▶ [Action item] Take the line containing "PIR2: AM312 -> HC-SR505" as the first and the last line of the records below as the end, and please set down only what lies between them exactly, both ends included.

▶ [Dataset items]
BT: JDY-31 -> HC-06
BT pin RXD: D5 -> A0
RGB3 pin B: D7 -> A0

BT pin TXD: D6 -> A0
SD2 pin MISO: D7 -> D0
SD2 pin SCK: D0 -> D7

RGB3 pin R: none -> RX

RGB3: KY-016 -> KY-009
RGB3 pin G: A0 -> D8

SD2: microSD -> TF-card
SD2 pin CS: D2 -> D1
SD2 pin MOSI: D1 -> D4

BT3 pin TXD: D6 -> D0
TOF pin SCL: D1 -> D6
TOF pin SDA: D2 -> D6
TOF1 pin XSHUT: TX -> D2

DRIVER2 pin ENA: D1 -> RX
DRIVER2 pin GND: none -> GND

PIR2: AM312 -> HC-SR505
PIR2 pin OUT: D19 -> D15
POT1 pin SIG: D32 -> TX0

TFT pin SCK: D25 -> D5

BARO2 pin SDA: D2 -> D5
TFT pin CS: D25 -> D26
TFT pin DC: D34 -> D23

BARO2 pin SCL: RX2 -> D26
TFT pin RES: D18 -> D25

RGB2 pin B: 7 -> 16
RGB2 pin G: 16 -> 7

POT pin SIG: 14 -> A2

▶ [Exercise answer]
PIR2: AM312 -> HC-SR505
PIR2 pin OUT: D19 -> D15
POT1 pin SIG: D32 -> TX0

TFT pin SCK: D25 -> D5

BARO2 pin SDA: D2 -> D5
TFT pin CS: D25 -> D26
TFT pin DC: D34 -> D23

BARO2 pin SCL: RX2 -> D26
TFT pin RES: D18 -> D25

RGB2 pin B: 7 -> 16
RGB2 pin G: 16 -> 7

POT pin SIG: 14 -> A2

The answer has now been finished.